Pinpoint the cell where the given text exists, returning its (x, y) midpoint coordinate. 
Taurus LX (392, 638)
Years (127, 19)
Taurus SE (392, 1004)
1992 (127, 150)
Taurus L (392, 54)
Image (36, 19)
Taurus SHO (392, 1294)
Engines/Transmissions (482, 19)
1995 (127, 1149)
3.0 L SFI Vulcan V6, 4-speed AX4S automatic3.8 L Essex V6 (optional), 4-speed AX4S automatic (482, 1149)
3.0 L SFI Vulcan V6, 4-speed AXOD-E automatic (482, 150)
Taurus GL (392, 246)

★ ★ ★

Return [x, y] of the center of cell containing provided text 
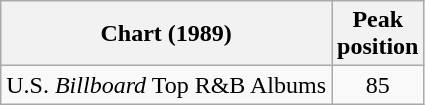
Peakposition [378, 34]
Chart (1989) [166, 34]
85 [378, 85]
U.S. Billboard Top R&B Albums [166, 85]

★ ★ ★

## Job
Reproduce the entries word for word, starting at the line containing "Pinpoint the cell" and ending at the line containing "1995 (127, 1149)", with both of those lines included.

## Finished task
Pinpoint the cell where the given text exists, returning its (x, y) midpoint coordinate. 
Taurus LX (392, 638)
Years (127, 19)
Taurus SE (392, 1004)
1992 (127, 150)
Taurus L (392, 54)
Image (36, 19)
Taurus SHO (392, 1294)
Engines/Transmissions (482, 19)
1995 (127, 1149)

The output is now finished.